What is asked: Reproduce all of the following data line for line, with no changes.

--- --- ---

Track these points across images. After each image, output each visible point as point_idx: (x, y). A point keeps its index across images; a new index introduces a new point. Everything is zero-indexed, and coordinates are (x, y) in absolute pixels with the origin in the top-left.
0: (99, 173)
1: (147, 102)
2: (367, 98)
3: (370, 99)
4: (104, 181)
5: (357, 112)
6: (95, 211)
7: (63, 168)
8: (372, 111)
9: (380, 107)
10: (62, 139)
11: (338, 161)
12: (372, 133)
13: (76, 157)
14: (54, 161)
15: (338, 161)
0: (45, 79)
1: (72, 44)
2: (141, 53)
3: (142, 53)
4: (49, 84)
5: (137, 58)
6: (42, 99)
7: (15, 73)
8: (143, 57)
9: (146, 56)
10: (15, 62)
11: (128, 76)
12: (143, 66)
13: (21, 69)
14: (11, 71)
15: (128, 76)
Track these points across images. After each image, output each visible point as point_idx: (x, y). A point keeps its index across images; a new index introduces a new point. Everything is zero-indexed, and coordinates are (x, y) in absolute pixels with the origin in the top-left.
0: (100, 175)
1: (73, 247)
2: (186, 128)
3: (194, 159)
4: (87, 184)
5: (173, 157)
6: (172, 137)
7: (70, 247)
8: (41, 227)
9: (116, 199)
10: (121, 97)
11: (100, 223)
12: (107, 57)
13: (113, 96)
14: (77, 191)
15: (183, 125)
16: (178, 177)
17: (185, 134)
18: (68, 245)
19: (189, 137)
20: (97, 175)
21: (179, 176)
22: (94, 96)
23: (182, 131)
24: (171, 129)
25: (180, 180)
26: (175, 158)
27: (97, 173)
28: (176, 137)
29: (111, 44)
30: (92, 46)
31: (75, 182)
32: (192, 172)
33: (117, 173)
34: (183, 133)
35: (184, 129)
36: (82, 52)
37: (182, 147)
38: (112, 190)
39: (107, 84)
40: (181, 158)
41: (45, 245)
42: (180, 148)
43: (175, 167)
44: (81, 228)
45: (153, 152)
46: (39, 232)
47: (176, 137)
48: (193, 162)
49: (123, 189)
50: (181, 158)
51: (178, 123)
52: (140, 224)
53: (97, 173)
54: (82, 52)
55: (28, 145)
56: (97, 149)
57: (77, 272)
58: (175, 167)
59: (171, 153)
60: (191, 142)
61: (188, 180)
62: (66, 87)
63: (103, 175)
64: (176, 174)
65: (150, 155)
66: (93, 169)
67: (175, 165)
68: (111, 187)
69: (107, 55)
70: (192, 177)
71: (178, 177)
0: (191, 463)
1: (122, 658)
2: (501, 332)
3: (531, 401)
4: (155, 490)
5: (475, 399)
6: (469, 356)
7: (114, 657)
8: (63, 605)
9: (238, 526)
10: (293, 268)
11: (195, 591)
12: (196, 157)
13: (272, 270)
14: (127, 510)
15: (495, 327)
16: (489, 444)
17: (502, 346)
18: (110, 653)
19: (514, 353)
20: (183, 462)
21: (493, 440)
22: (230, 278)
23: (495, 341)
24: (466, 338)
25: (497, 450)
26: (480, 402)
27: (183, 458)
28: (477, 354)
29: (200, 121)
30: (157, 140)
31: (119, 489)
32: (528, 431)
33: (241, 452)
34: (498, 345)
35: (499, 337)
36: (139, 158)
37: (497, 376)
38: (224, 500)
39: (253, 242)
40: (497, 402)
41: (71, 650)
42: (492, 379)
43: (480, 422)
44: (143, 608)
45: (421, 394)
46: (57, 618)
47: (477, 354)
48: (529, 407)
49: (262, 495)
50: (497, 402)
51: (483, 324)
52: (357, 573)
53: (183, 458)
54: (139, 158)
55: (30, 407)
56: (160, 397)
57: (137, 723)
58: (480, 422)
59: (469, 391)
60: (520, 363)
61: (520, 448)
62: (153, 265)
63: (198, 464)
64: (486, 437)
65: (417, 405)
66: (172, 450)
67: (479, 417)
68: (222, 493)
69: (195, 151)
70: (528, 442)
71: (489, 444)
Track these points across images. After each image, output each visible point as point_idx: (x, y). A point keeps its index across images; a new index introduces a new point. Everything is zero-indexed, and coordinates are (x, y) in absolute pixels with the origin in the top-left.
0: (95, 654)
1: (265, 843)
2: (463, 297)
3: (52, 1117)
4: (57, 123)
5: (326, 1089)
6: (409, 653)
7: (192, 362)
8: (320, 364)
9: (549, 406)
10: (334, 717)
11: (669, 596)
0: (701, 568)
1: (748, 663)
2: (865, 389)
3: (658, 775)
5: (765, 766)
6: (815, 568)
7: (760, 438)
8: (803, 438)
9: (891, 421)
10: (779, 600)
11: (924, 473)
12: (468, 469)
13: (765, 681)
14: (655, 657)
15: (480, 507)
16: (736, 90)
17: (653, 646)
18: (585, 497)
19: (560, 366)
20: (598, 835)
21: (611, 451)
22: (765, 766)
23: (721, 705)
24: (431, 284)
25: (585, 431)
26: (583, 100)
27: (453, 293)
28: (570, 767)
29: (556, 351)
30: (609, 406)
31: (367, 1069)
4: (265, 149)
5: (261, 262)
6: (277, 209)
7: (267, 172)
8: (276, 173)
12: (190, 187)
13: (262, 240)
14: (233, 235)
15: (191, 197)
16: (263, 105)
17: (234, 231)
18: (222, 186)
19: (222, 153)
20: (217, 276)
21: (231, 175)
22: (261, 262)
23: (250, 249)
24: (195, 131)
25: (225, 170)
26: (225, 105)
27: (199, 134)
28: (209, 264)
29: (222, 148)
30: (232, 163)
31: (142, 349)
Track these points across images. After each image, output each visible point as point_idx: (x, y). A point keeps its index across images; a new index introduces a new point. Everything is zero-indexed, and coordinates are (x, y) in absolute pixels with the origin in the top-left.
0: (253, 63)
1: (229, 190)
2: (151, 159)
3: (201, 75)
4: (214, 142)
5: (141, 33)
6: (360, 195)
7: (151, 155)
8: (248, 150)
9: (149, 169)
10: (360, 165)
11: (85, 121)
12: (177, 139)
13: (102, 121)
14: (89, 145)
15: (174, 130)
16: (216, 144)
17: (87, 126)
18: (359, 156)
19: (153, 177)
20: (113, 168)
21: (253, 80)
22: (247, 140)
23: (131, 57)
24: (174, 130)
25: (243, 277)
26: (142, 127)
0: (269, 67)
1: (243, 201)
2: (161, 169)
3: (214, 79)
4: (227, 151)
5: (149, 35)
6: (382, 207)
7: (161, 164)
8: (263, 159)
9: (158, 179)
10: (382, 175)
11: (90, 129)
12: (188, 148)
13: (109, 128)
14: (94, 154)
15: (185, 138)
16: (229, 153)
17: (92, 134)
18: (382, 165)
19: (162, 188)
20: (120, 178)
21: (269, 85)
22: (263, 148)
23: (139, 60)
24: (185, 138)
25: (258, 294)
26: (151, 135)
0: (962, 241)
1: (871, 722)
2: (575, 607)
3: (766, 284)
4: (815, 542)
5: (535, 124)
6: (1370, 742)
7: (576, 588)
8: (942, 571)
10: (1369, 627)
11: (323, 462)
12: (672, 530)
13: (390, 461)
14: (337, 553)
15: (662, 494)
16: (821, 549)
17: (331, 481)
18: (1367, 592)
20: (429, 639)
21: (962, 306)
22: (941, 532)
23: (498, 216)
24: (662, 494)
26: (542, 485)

--- --- ---

Task result:
Track these points across images. After each image, output each visible point as point_idx: (x, y). A point keeps its index across images; a new index introduces a new point. Everything is zero-indexed, and coordinates are (x, y) in absolute pixels with the origin in the top-left.
0: (99, 173)
1: (147, 102)
2: (367, 98)
3: (370, 99)
4: (104, 181)
5: (357, 112)
6: (95, 211)
7: (63, 168)
8: (372, 111)
9: (380, 107)
10: (62, 139)
11: (338, 161)
12: (372, 133)
13: (76, 157)
14: (54, 161)
15: (338, 161)
0: (45, 79)
1: (72, 44)
2: (141, 53)
3: (142, 53)
4: (49, 84)
5: (137, 58)
6: (42, 99)
7: (15, 73)
8: (143, 57)
9: (146, 56)
10: (15, 62)
11: (128, 76)
12: (143, 66)
13: (21, 69)
14: (11, 71)
15: (128, 76)
Track these points across images. After each image, output each visible point as point_idx: (x, y). A point keeps its index across images; a new index introduces a new point. Everything is zero-indexed, and coordinates are (x, y) in absolute pixels with the origin in the top-left.
0: (100, 175)
1: (73, 247)
2: (186, 128)
3: (194, 159)
4: (87, 184)
5: (173, 157)
6: (172, 137)
7: (70, 247)
8: (41, 227)
9: (116, 199)
10: (121, 97)
11: (100, 223)
12: (107, 57)
13: (113, 96)
14: (77, 191)
15: (183, 125)
16: (178, 177)
17: (185, 134)
18: (68, 245)
19: (189, 137)
20: (97, 175)
21: (179, 176)
22: (94, 96)
23: (182, 131)
24: (171, 129)
25: (180, 180)
26: (175, 158)
27: (97, 173)
28: (176, 137)
29: (111, 44)
30: (92, 46)
31: (75, 182)
32: (192, 172)
33: (117, 173)
34: (183, 133)
35: (184, 129)
36: (82, 52)
37: (182, 147)
38: (112, 190)
39: (107, 84)
40: (181, 158)
41: (45, 245)
42: (180, 148)
43: (175, 167)
44: (81, 228)
45: (153, 152)
46: (39, 232)
47: (176, 137)
48: (193, 162)
49: (123, 189)
50: (181, 158)
51: (178, 123)
52: (140, 224)
53: (97, 173)
54: (82, 52)
55: (28, 145)
56: (97, 149)
57: (77, 272)
58: (175, 167)
59: (171, 153)
60: (191, 142)
61: (188, 180)
62: (66, 87)
63: (103, 175)
64: (176, 174)
65: (150, 155)
66: (93, 169)
67: (175, 165)
68: (111, 187)
69: (107, 55)
70: (192, 177)
71: (178, 177)
0: (191, 463)
1: (122, 658)
2: (501, 332)
3: (531, 401)
4: (155, 490)
5: (475, 399)
6: (469, 356)
7: (114, 657)
8: (63, 605)
9: (238, 526)
10: (293, 268)
11: (195, 591)
12: (196, 157)
13: (272, 270)
14: (127, 510)
15: (495, 327)
16: (489, 444)
17: (502, 346)
18: (110, 653)
19: (514, 353)
20: (183, 462)
21: (493, 440)
22: (230, 278)
23: (495, 341)
24: (466, 338)
25: (497, 450)
26: (480, 402)
27: (183, 458)
28: (477, 354)
29: (200, 121)
30: (157, 140)
31: (119, 489)
32: (528, 431)
33: (241, 452)
34: (498, 345)
35: (499, 337)
36: (139, 158)
37: (497, 376)
38: (224, 500)
39: (253, 242)
40: (497, 402)
41: (71, 650)
42: (492, 379)
43: (480, 422)
44: (143, 608)
45: (421, 394)
46: (57, 618)
47: (477, 354)
48: (529, 407)
49: (262, 495)
50: (497, 402)
51: (483, 324)
52: (357, 573)
53: (183, 458)
54: (139, 158)
55: (30, 407)
56: (160, 397)
57: (137, 723)
58: (480, 422)
59: (469, 391)
60: (520, 363)
61: (520, 448)
62: (153, 265)
63: (198, 464)
64: (486, 437)
65: (417, 405)
66: (172, 450)
67: (479, 417)
68: (222, 493)
69: (195, 151)
70: (528, 442)
71: (489, 444)
Track these points across images. After each image, output each visible point as point_idx: (x, y). A point keeps its index across images; a new index introduces a new point. Everything is zero-indexed, and coordinates are (x, y) in absolute pixels with the origin in the top-left.
0: (95, 654)
1: (265, 843)
2: (463, 297)
3: (52, 1117)
4: (57, 123)
5: (326, 1089)
6: (409, 653)
7: (192, 362)
8: (320, 364)
9: (549, 406)
10: (334, 717)
11: (669, 596)
0: (701, 568)
1: (748, 663)
2: (865, 389)
3: (658, 775)
5: (765, 766)
6: (815, 568)
7: (760, 438)
8: (803, 438)
9: (891, 421)
10: (779, 600)
11: (924, 473)
12: (468, 469)
13: (765, 681)
14: (655, 657)
15: (480, 507)
16: (736, 90)
17: (653, 646)
18: (585, 497)
19: (560, 366)
20: (598, 835)
21: (611, 451)
22: (765, 766)
23: (721, 705)
24: (431, 284)
25: (585, 431)
26: (583, 100)
27: (453, 293)
28: (570, 767)
29: (556, 351)
30: (609, 406)
31: (367, 1069)
4: (265, 149)
5: (261, 262)
6: (277, 209)
7: (267, 172)
8: (276, 173)
12: (190, 187)
13: (262, 240)
14: (233, 235)
15: (191, 197)
16: (263, 105)
17: (234, 231)
18: (222, 186)
19: (222, 153)
20: (217, 276)
21: (231, 175)
22: (261, 262)
23: (250, 249)
24: (195, 131)
25: (225, 170)
26: (225, 105)
27: (199, 134)
28: (209, 264)
29: (222, 148)
30: (232, 163)
31: (142, 349)
Track these points across images. After each image, output each visible point as point_idx: (x, y). A point keeps its index across images; a new index introduces a new point. Everything is zero-indexed, and coordinates are (x, y) in absolute pixels with the origin in the top-left.
0: (253, 63)
1: (229, 190)
2: (151, 159)
3: (201, 75)
4: (214, 142)
5: (141, 33)
6: (360, 195)
7: (151, 155)
8: (248, 150)
9: (149, 169)
10: (360, 165)
11: (85, 121)
12: (177, 139)
13: (102, 121)
14: (89, 145)
15: (174, 130)
16: (216, 144)
17: (87, 126)
18: (359, 156)
19: (153, 177)
20: (113, 168)
21: (253, 80)
22: (247, 140)
23: (131, 57)
24: (174, 130)
25: (243, 277)
26: (142, 127)
0: (269, 67)
1: (243, 201)
2: (161, 169)
3: (214, 79)
4: (227, 151)
5: (149, 35)
6: (382, 207)
7: (161, 164)
8: (263, 159)
9: (158, 179)
10: (382, 175)
11: (90, 129)
12: (188, 148)
13: (109, 128)
14: (94, 154)
15: (185, 138)
16: (229, 153)
17: (92, 134)
18: (382, 165)
19: (162, 188)
20: (120, 178)
21: (269, 85)
22: (263, 148)
23: (139, 60)
24: (185, 138)
25: (258, 294)
26: (151, 135)
0: (962, 241)
1: (871, 722)
2: (575, 607)
3: (766, 284)
4: (815, 542)
5: (535, 124)
6: (1370, 742)
7: (576, 588)
8: (942, 571)
10: (1369, 627)
11: (323, 462)
12: (672, 530)
13: (390, 461)
14: (337, 553)
15: (662, 494)
16: (821, 549)
17: (331, 481)
18: (1367, 592)
20: (429, 639)
21: (962, 306)
22: (941, 532)
23: (498, 216)
24: (662, 494)
26: (542, 485)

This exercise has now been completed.